Scene difference descriptions
[Start of Attachment]

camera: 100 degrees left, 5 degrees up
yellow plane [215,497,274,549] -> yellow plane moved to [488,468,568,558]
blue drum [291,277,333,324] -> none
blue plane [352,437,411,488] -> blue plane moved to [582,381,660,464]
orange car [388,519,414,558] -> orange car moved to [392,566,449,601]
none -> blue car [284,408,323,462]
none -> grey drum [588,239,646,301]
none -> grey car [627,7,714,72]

[End of Attachment]
[Start of Attachment]

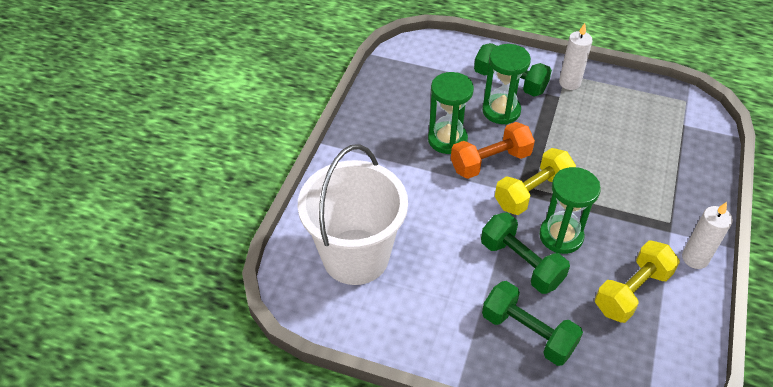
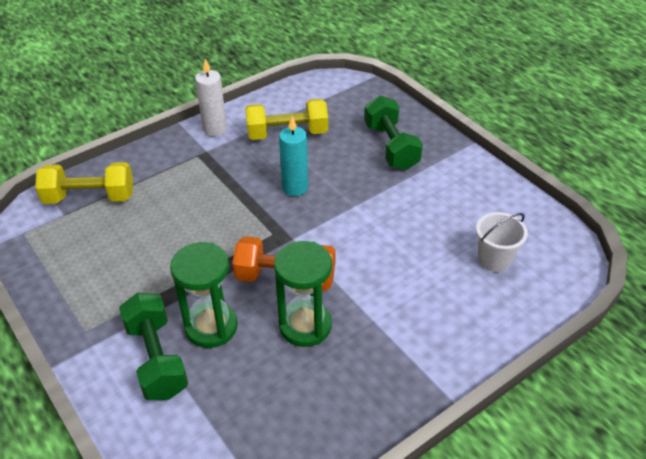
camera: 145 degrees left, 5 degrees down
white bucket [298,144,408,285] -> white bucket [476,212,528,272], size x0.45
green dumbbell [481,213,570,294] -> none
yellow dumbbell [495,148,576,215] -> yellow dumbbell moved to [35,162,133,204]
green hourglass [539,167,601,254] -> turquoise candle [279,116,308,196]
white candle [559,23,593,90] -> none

[End of Attachment]

All that should be written out is the stretch of lines above between the one holding "none -> grey drum [588,239,646,301]" and the one holding "none -> grey car [627,7,714,72]", inclusive, exactly as given.

none -> grey drum [588,239,646,301]
none -> grey car [627,7,714,72]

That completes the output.